Problem to work on.
When the string "yellow" occurs in a line of the listing below, return that line.

Dataset excerpt.

•••

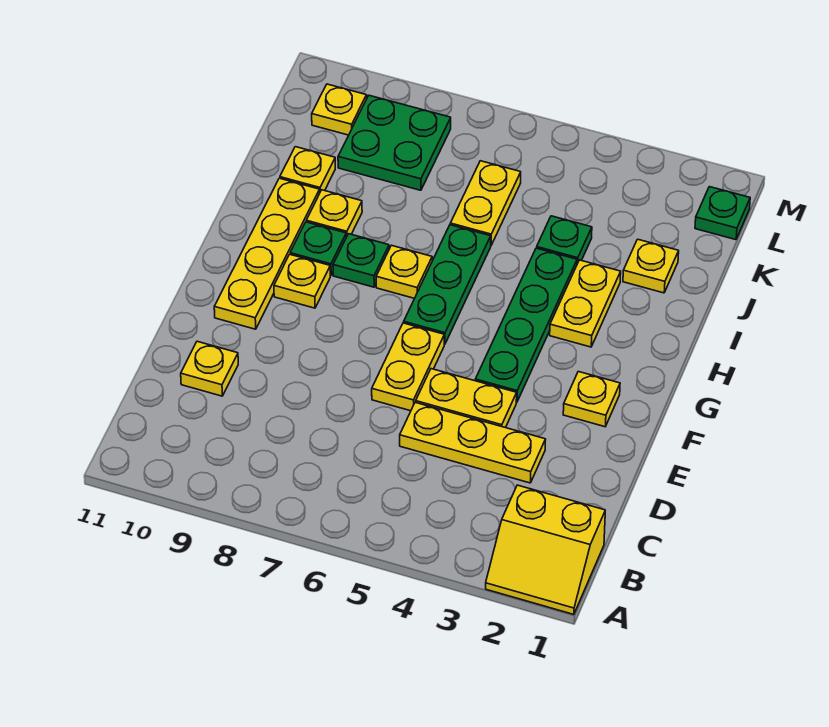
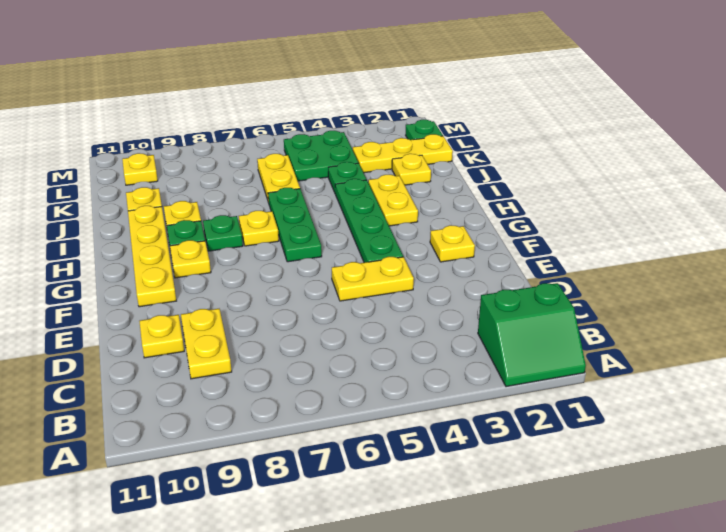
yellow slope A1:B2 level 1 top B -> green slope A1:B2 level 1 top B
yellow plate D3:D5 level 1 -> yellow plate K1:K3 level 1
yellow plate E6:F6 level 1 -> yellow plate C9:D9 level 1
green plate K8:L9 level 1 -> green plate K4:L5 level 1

•••

Output for this task.
yellow slope A1:B2 level 1 top B -> green slope A1:B2 level 1 top B
yellow plate D3:D5 level 1 -> yellow plate K1:K3 level 1
yellow plate E6:F6 level 1 -> yellow plate C9:D9 level 1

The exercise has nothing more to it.